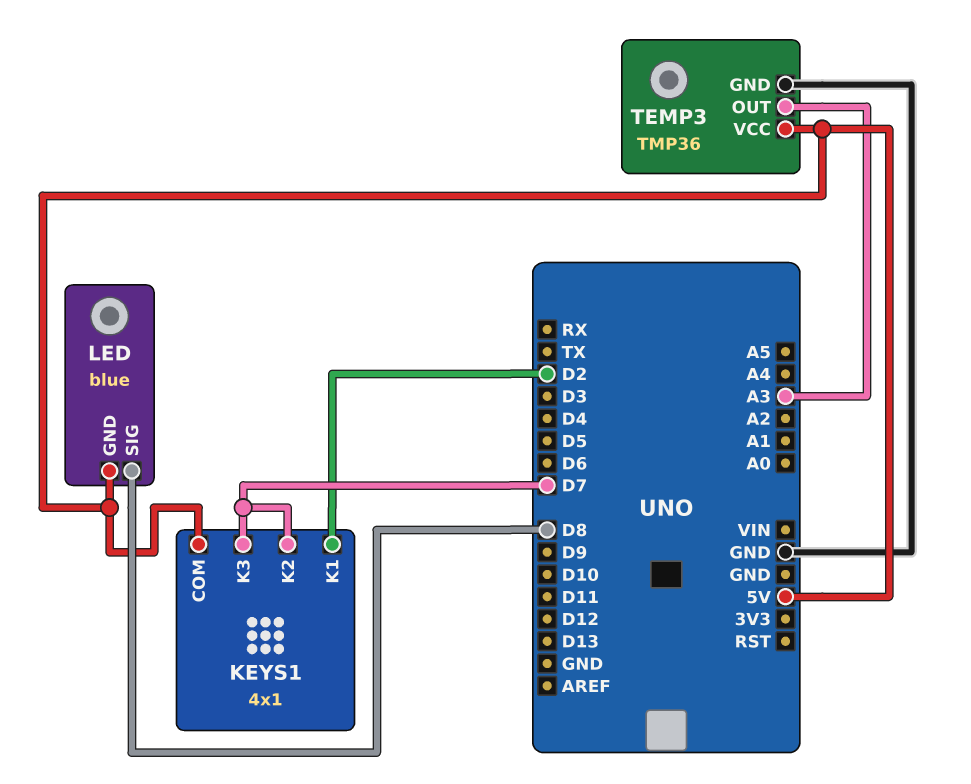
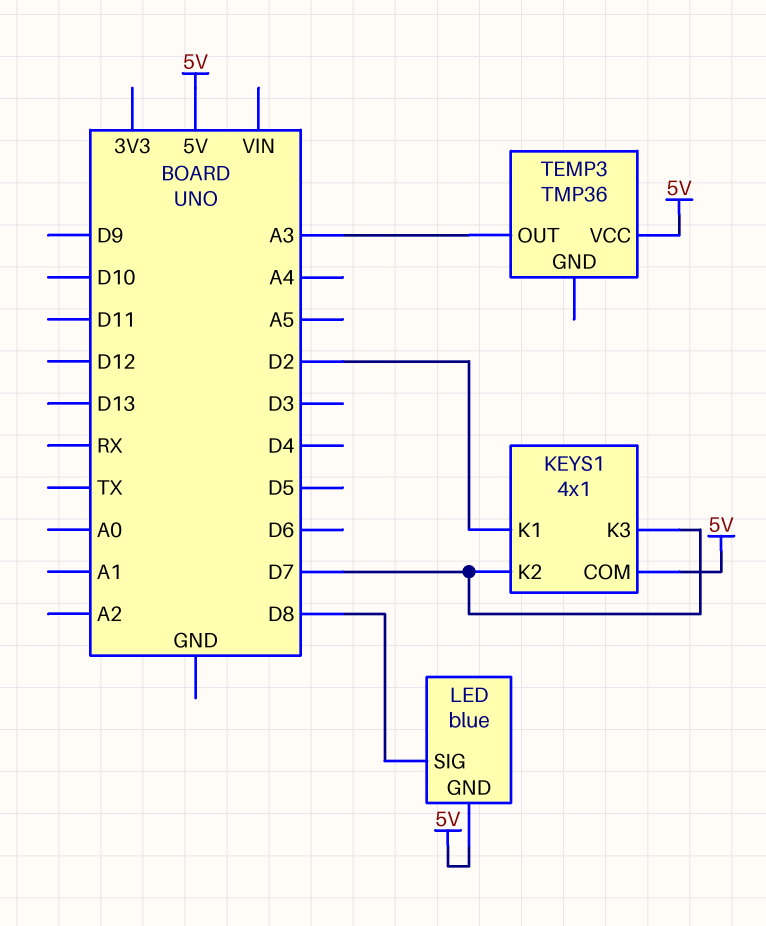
TEMP3 pin GND: GND -> none

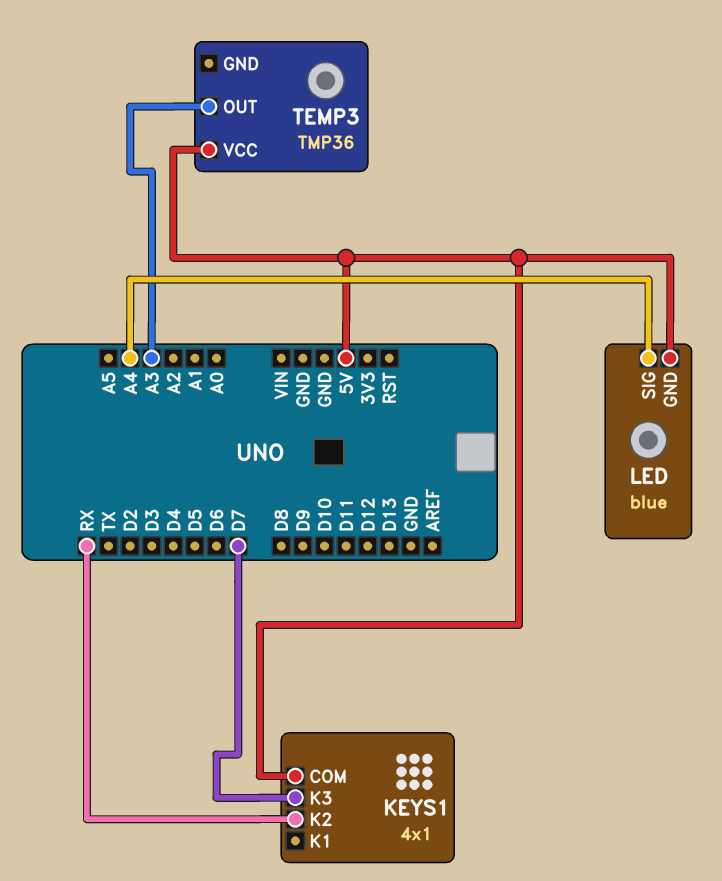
KEYS1 pin K1: D2 -> none
KEYS1 pin K2: D7 -> RX
LED pin SIG: D8 -> A4

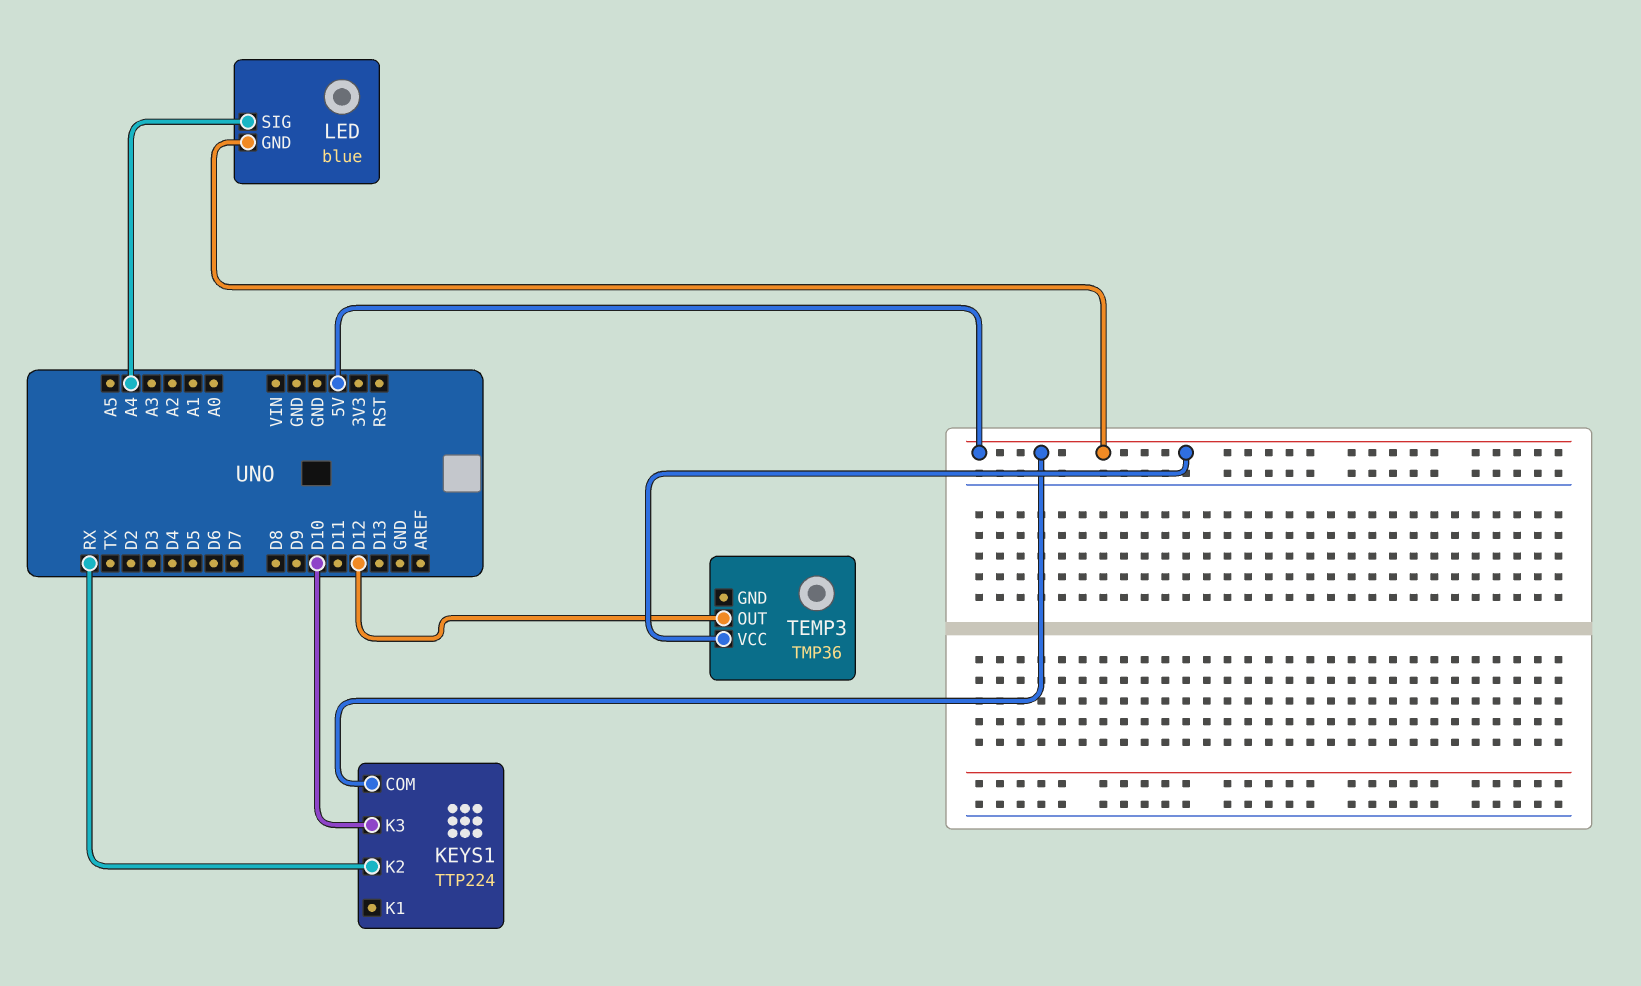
KEYS1: 4x1 -> TTP224
KEYS1 pin K3: D7 -> D10
TEMP3 pin OUT: A3 -> D12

# Problem description
Reproduce the data word for word; no pictures.

# Output of the exercise
TEMP3 pin GND: GND -> none

KEYS1 pin K1: D2 -> none
KEYS1 pin K2: D7 -> RX
LED pin SIG: D8 -> A4

KEYS1: 4x1 -> TTP224
KEYS1 pin K3: D7 -> D10
TEMP3 pin OUT: A3 -> D12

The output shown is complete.